======== Dataset extract

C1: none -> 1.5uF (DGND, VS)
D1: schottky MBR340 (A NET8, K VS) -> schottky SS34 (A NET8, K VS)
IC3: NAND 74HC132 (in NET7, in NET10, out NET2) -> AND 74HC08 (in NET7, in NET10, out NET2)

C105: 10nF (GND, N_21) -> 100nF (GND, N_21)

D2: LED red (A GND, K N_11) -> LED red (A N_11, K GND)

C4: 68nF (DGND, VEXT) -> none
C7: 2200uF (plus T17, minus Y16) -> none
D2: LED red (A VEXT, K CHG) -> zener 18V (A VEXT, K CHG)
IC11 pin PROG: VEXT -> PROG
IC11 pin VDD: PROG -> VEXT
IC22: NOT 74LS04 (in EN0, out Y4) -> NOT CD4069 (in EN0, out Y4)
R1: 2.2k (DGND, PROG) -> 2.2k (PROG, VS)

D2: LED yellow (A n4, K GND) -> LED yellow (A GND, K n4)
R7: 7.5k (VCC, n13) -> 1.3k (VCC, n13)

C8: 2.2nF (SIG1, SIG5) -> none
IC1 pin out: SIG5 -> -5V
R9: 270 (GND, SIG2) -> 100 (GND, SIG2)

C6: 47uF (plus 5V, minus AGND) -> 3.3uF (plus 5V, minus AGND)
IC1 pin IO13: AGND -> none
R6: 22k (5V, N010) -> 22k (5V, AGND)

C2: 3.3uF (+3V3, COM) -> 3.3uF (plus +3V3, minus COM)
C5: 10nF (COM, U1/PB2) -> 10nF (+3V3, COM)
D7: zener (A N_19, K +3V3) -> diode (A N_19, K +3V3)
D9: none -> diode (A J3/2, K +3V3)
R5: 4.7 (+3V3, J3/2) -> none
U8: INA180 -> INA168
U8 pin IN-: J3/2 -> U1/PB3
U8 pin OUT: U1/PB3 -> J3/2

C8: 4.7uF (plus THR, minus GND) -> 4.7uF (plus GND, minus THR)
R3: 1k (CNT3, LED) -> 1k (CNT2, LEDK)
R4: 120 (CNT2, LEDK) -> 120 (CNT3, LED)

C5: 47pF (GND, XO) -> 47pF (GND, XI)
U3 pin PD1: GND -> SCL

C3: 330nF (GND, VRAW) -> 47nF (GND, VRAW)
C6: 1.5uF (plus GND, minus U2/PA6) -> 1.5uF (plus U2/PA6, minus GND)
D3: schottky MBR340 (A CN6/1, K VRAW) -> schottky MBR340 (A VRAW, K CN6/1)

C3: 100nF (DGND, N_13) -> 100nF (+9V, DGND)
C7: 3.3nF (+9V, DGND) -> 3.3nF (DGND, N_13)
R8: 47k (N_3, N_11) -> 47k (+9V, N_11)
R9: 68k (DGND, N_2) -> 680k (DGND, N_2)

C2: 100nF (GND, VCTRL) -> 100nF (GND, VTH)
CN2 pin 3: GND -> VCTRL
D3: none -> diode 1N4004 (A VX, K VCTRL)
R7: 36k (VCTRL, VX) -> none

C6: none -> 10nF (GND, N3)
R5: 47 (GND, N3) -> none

================

Description of the task
Going through the material above, reproduce every line exactly.

Expected answer
C1: none -> 1.5uF (DGND, VS)
D1: schottky MBR340 (A NET8, K VS) -> schottky SS34 (A NET8, K VS)
IC3: NAND 74HC132 (in NET7, in NET10, out NET2) -> AND 74HC08 (in NET7, in NET10, out NET2)

C105: 10nF (GND, N_21) -> 100nF (GND, N_21)

D2: LED red (A GND, K N_11) -> LED red (A N_11, K GND)

C4: 68nF (DGND, VEXT) -> none
C7: 2200uF (plus T17, minus Y16) -> none
D2: LED red (A VEXT, K CHG) -> zener 18V (A VEXT, K CHG)
IC11 pin PROG: VEXT -> PROG
IC11 pin VDD: PROG -> VEXT
IC22: NOT 74LS04 (in EN0, out Y4) -> NOT CD4069 (in EN0, out Y4)
R1: 2.2k (DGND, PROG) -> 2.2k (PROG, VS)

D2: LED yellow (A n4, K GND) -> LED yellow (A GND, K n4)
R7: 7.5k (VCC, n13) -> 1.3k (VCC, n13)

C8: 2.2nF (SIG1, SIG5) -> none
IC1 pin out: SIG5 -> -5V
R9: 270 (GND, SIG2) -> 100 (GND, SIG2)

C6: 47uF (plus 5V, minus AGND) -> 3.3uF (plus 5V, minus AGND)
IC1 pin IO13: AGND -> none
R6: 22k (5V, N010) -> 22k (5V, AGND)

C2: 3.3uF (+3V3, COM) -> 3.3uF (plus +3V3, minus COM)
C5: 10nF (COM, U1/PB2) -> 10nF (+3V3, COM)
D7: zener (A N_19, K +3V3) -> diode (A N_19, K +3V3)
D9: none -> diode (A J3/2, K +3V3)
R5: 4.7 (+3V3, J3/2) -> none
U8: INA180 -> INA168
U8 pin IN-: J3/2 -> U1/PB3
U8 pin OUT: U1/PB3 -> J3/2

C8: 4.7uF (plus THR, minus GND) -> 4.7uF (plus GND, minus THR)
R3: 1k (CNT3, LED) -> 1k (CNT2, LEDK)
R4: 120 (CNT2, LEDK) -> 120 (CNT3, LED)

C5: 47pF (GND, XO) -> 47pF (GND, XI)
U3 pin PD1: GND -> SCL

C3: 330nF (GND, VRAW) -> 47nF (GND, VRAW)
C6: 1.5uF (plus GND, minus U2/PA6) -> 1.5uF (plus U2/PA6, minus GND)
D3: schottky MBR340 (A CN6/1, K VRAW) -> schottky MBR340 (A VRAW, K CN6/1)

C3: 100nF (DGND, N_13) -> 100nF (+9V, DGND)
C7: 3.3nF (+9V, DGND) -> 3.3nF (DGND, N_13)
R8: 47k (N_3, N_11) -> 47k (+9V, N_11)
R9: 68k (DGND, N_2) -> 680k (DGND, N_2)

C2: 100nF (GND, VCTRL) -> 100nF (GND, VTH)
CN2 pin 3: GND -> VCTRL
D3: none -> diode 1N4004 (A VX, K VCTRL)
R7: 36k (VCTRL, VX) -> none

C6: none -> 10nF (GND, N3)
R5: 47 (GND, N3) -> none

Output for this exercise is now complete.